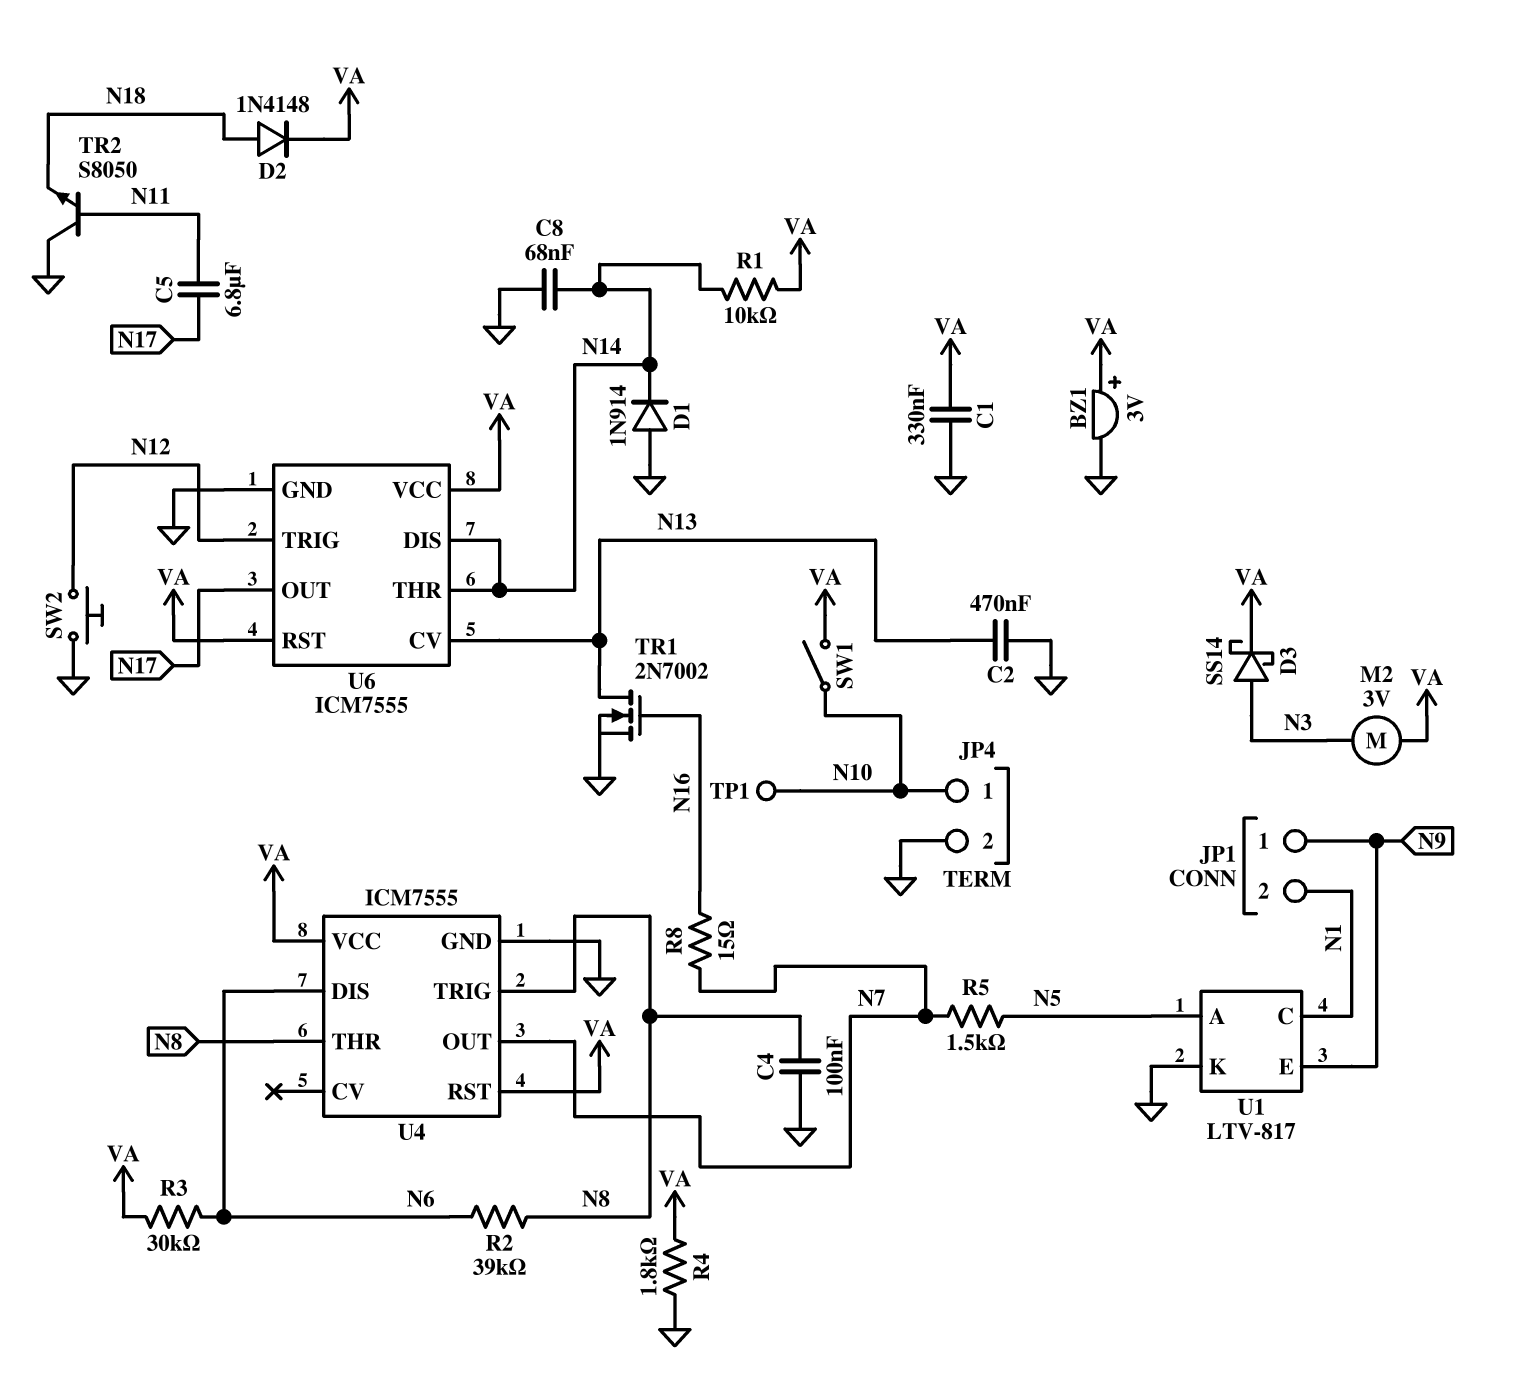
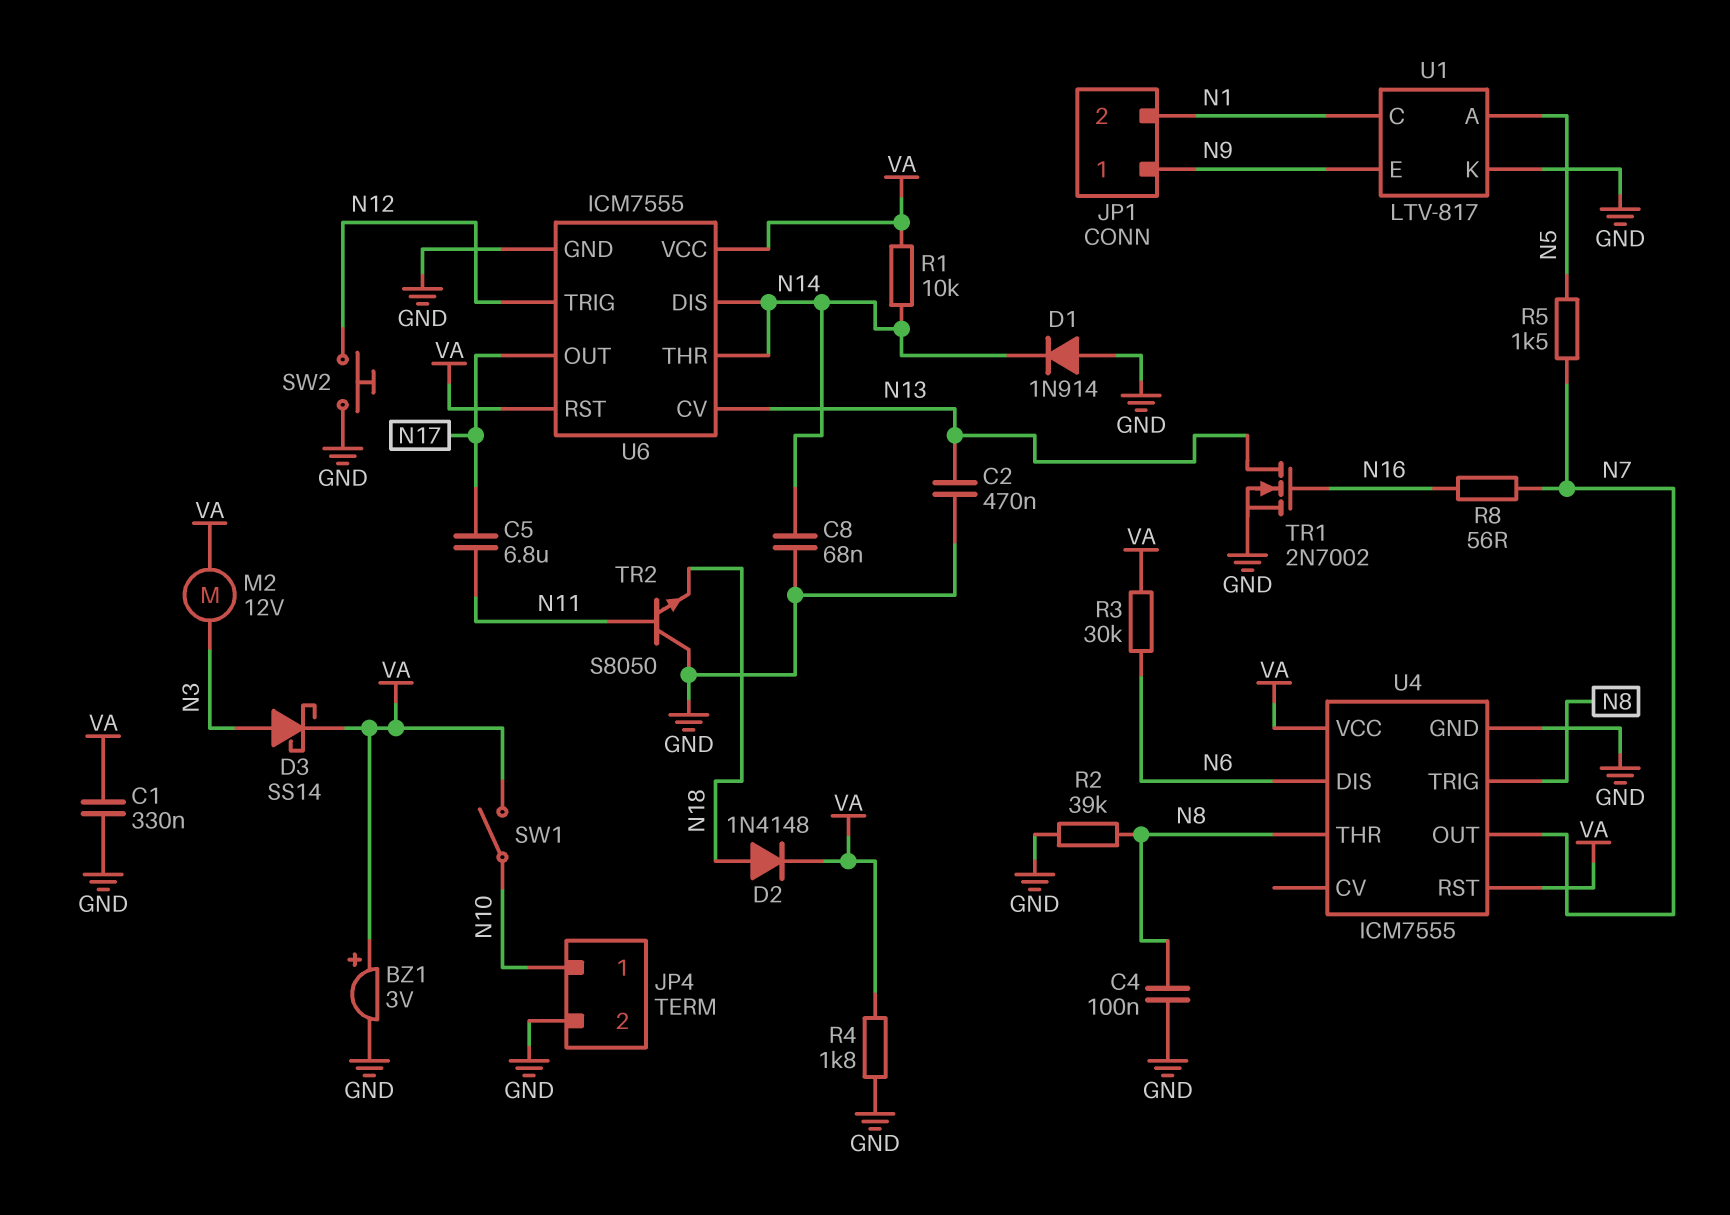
M2: motor 3V (N3, VA) -> motor 12V (N3, VA)
R2: 39k (N6, N8) -> 39k (GND, N8)
R8: 15 (N7, N16) -> 56 (N7, N16)
TP1: test point (N10) -> none

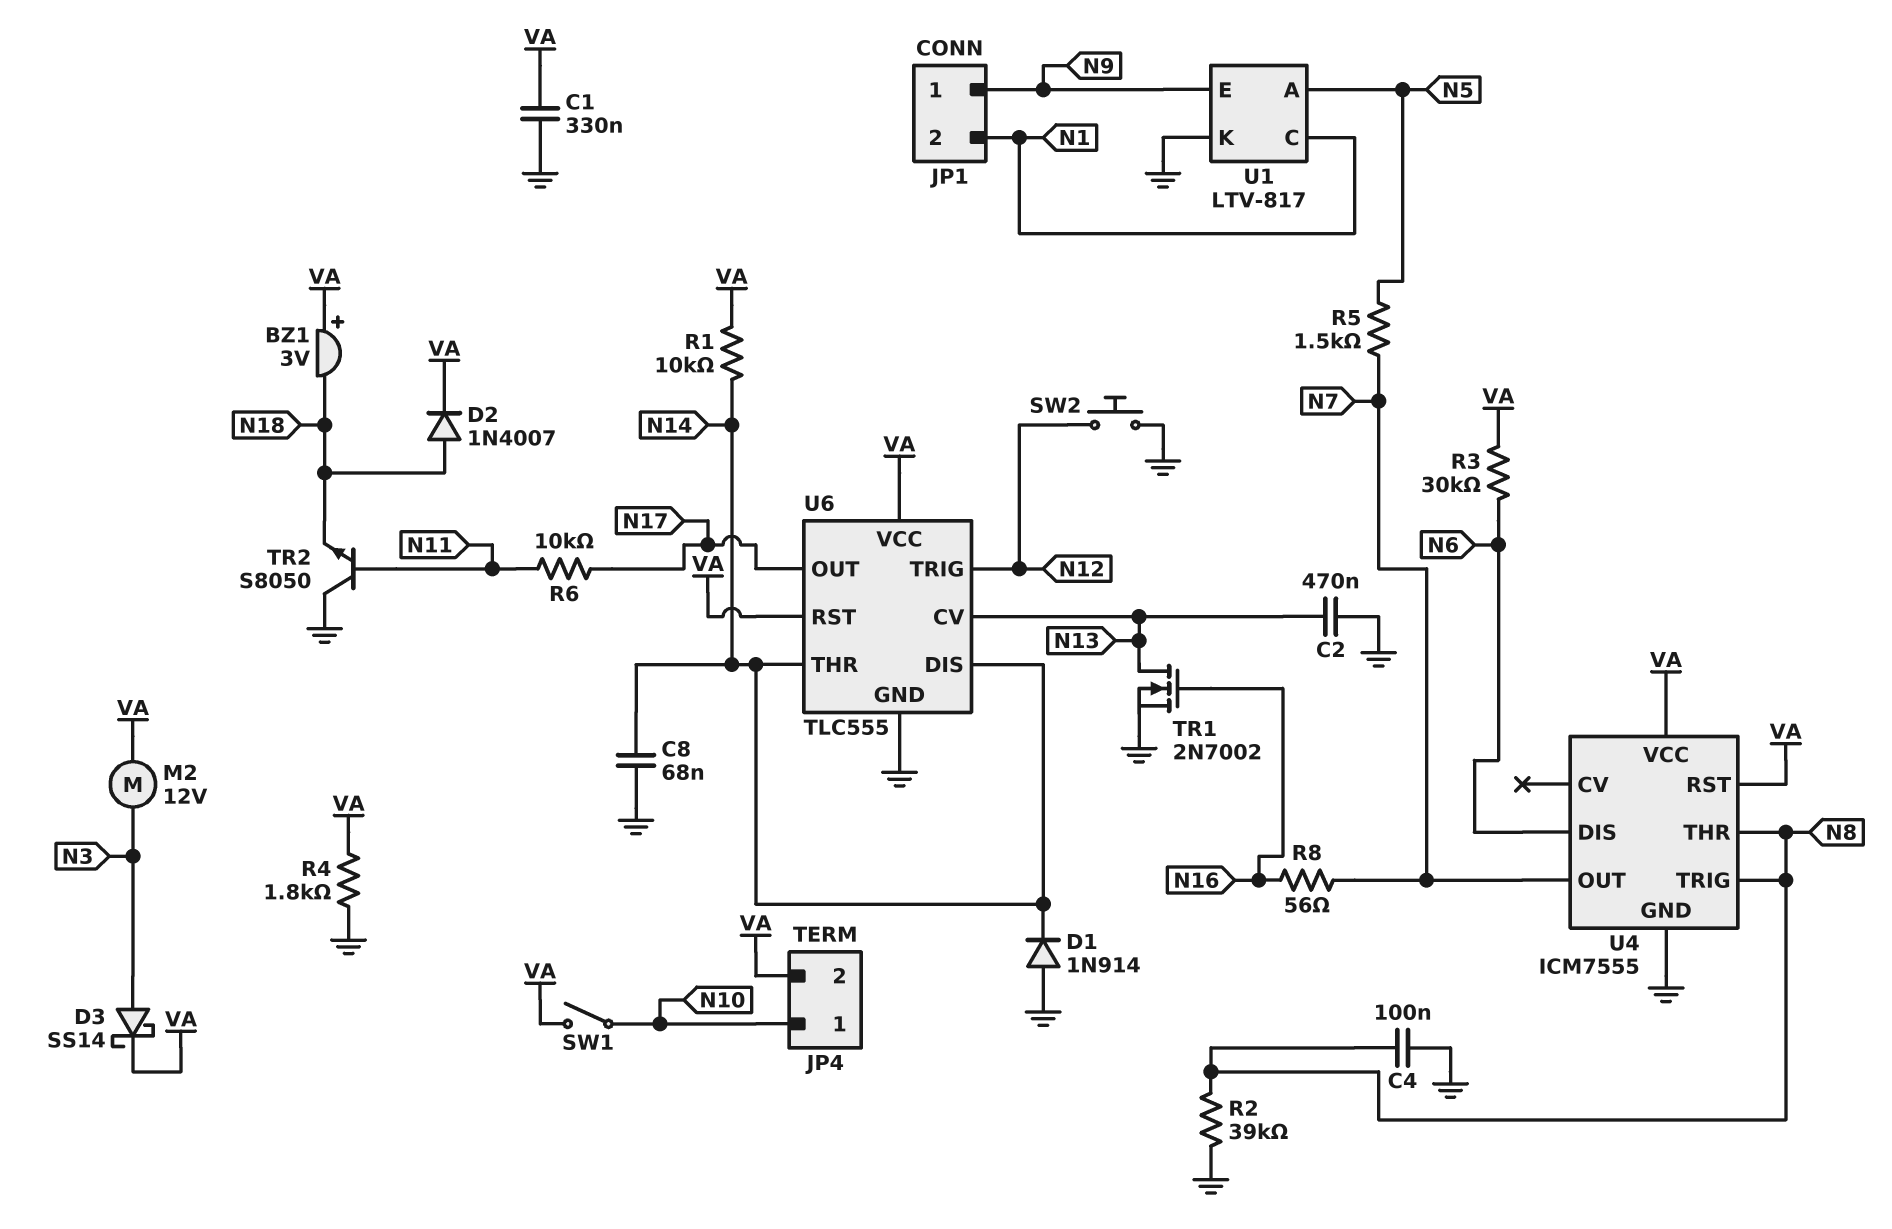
BZ1: buzzer 3V (plus VA, minus GND) -> buzzer 3V (plus VA, minus N18)
C5: 6.8uF (N11, N17) -> none
D2: diode 1N4148 (A N18, K VA) -> diode 1N4007 (A N18, K VA)
JP4 pin 2: GND -> VA
R6: none -> 10k (N11, N17)
U6: ICM7555 -> TLC555

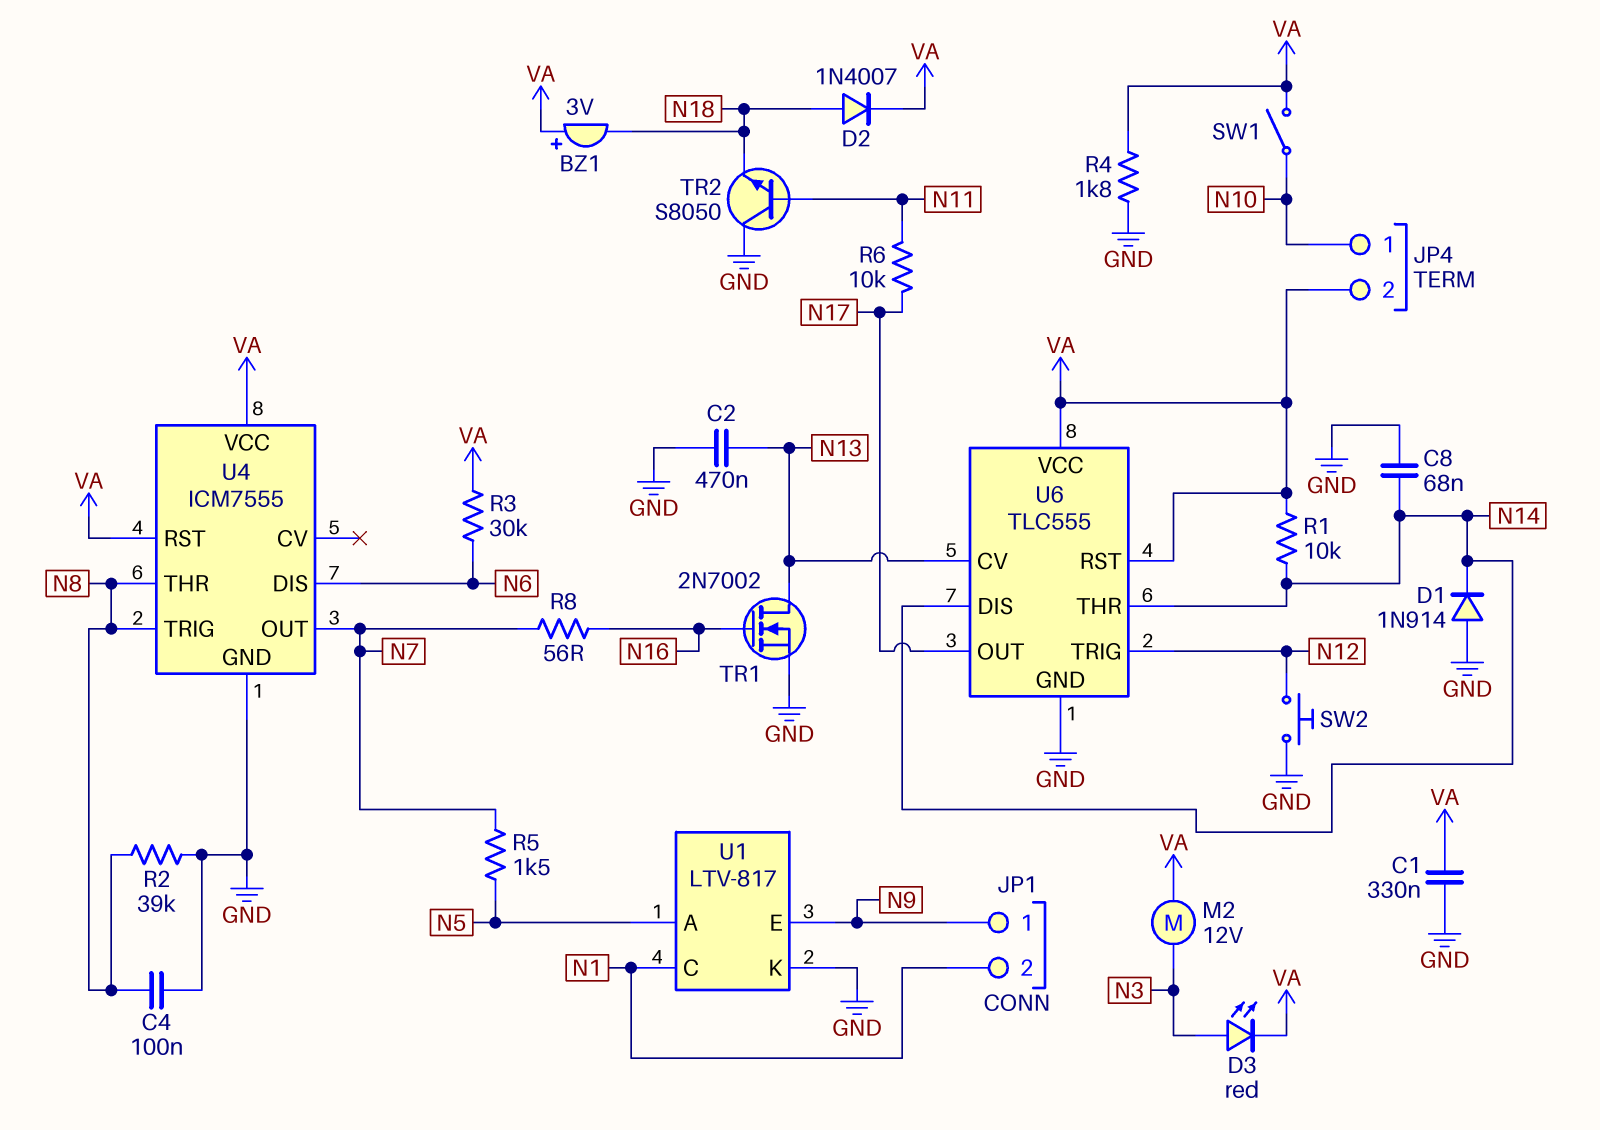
D3: schottky SS14 (A N3, K VA) -> LED red (A N3, K VA)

-*-

**PROBLEM TO WORK ON**: Set down exactly and only the lines from the line that contains "JP4 pin 2: GND -> VA" through the last line of the entries above, with both of those lines included and the pictures left out.

**YOUR RESPONSE**:
JP4 pin 2: GND -> VA
R6: none -> 10k (N11, N17)
U6: ICM7555 -> TLC555

D3: schottky SS14 (A N3, K VA) -> LED red (A N3, K VA)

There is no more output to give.